==== Source material

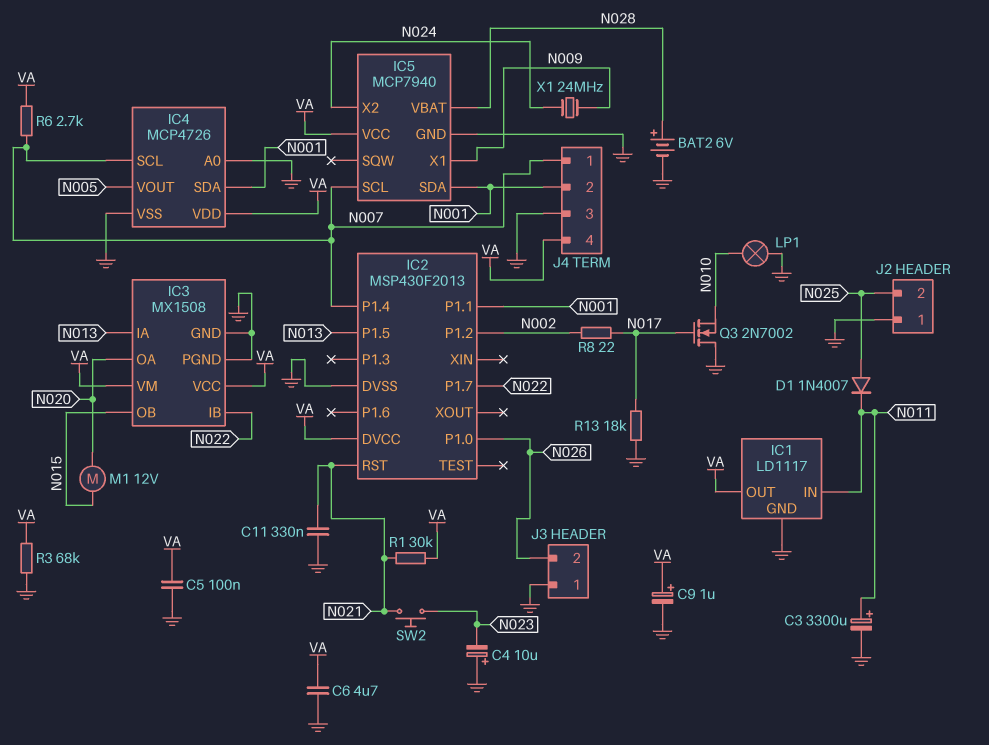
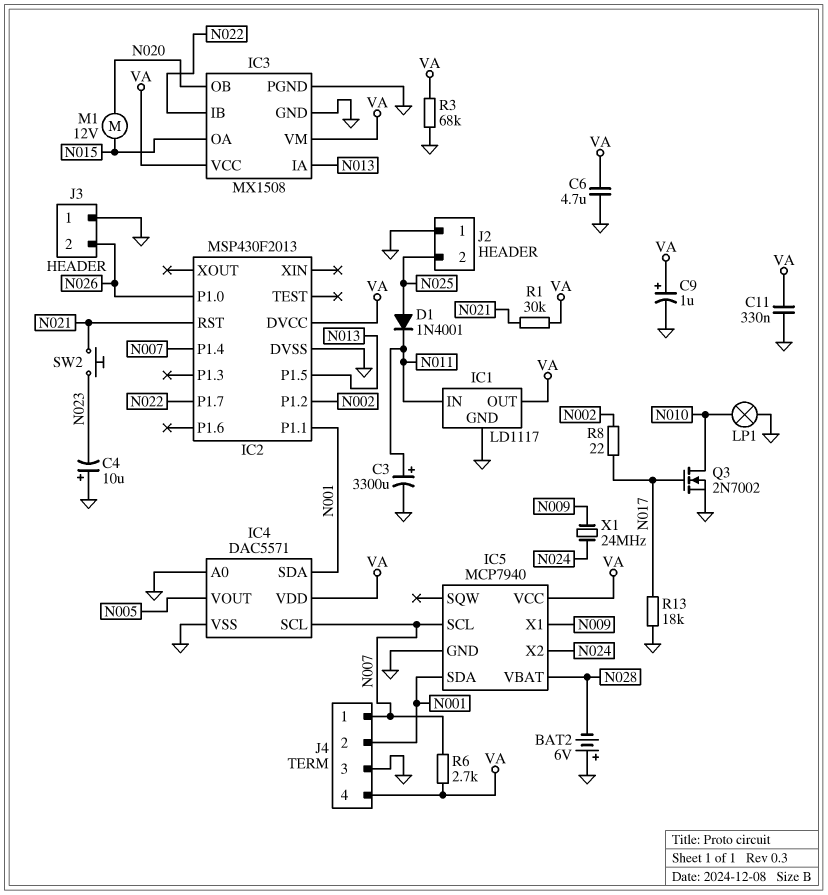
BAT2: 6V (plus N028, minus GND) -> 6V (plus GND, minus N028)
C5: 100nF (GND, VA) -> none
C11: 330nF (GND, N021) -> 330nF (GND, VA)
D1: diode 1N4007 (A N025, K N011) -> diode 1N4001 (A N025, K N011)
IC3 pin OA: N020 -> N015
IC3 pin OB: N015 -> N020
IC4: MCP4726 -> DAC5571
Q3: NMOS 2N7002 (G N017, D GND, S N010) -> NMOS 2N7002 (G N017, D N010, S GND)

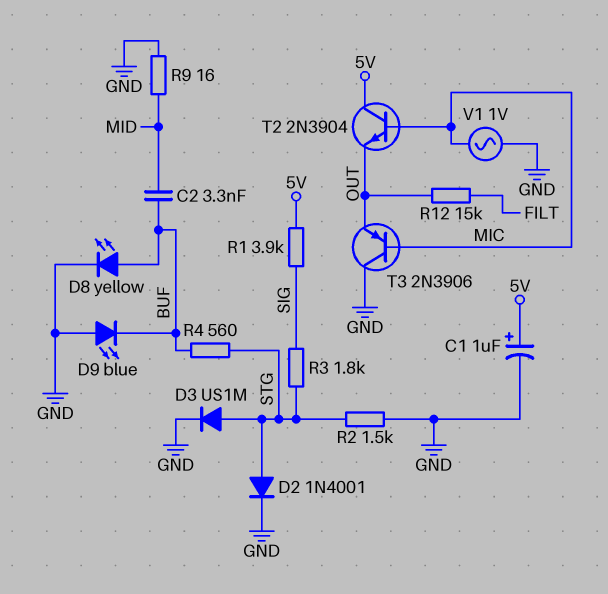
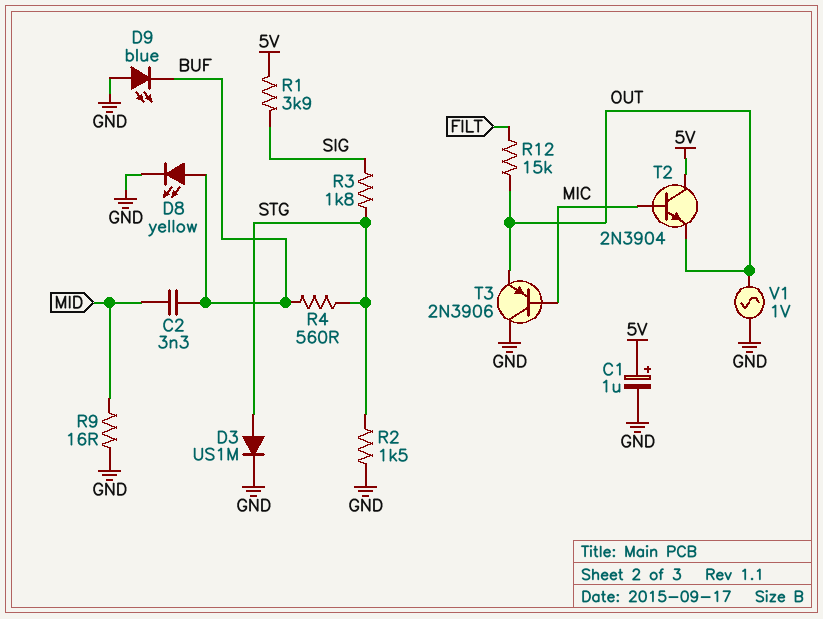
D2: diode 1N4001 (A STG, K GND) -> none
V1: AC 1V (GND, MIC) -> AC 1V (GND, OUT)

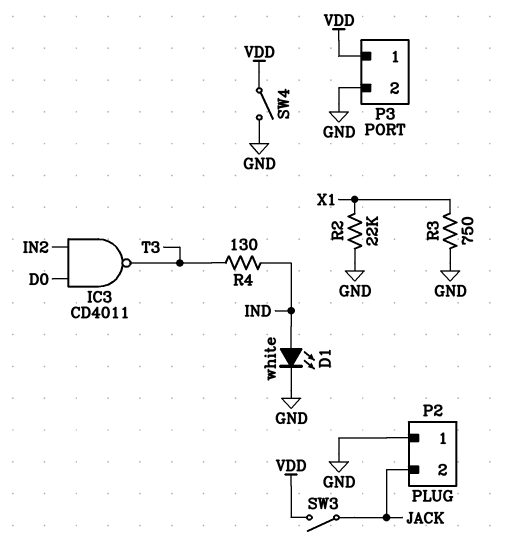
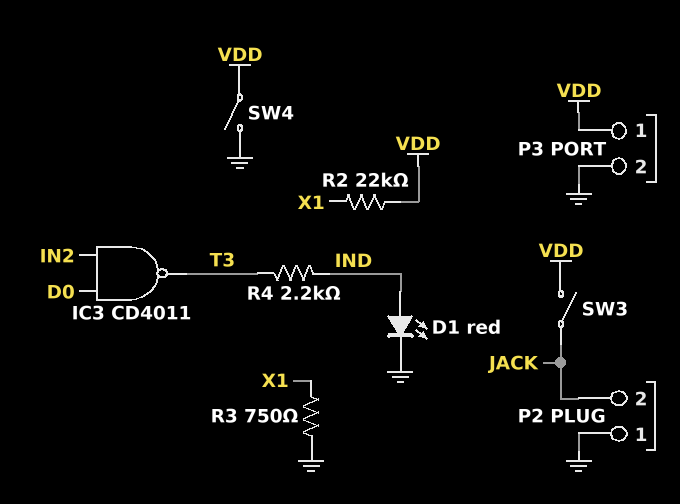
D1: LED white (A IND, K GND) -> LED red (A IND, K GND)
R2: 22k (GND, X1) -> 22k (VDD, X1)
R4: 130 (IND, T3) -> 2.2k (IND, T3)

========

▸ **Task requirements**
Would you copy the lines above exactly, starting with the one that has "D1: diode 1N4007" and ending with the one that has "V1: AC 1V (GND, MIC) -> AC 1V (GND, OUT)", both included, without the pictures?

▸ **Expected answer**
D1: diode 1N4007 (A N025, K N011) -> diode 1N4001 (A N025, K N011)
IC3 pin OA: N020 -> N015
IC3 pin OB: N015 -> N020
IC4: MCP4726 -> DAC5571
Q3: NMOS 2N7002 (G N017, D GND, S N010) -> NMOS 2N7002 (G N017, D N010, S GND)

D2: diode 1N4001 (A STG, K GND) -> none
V1: AC 1V (GND, MIC) -> AC 1V (GND, OUT)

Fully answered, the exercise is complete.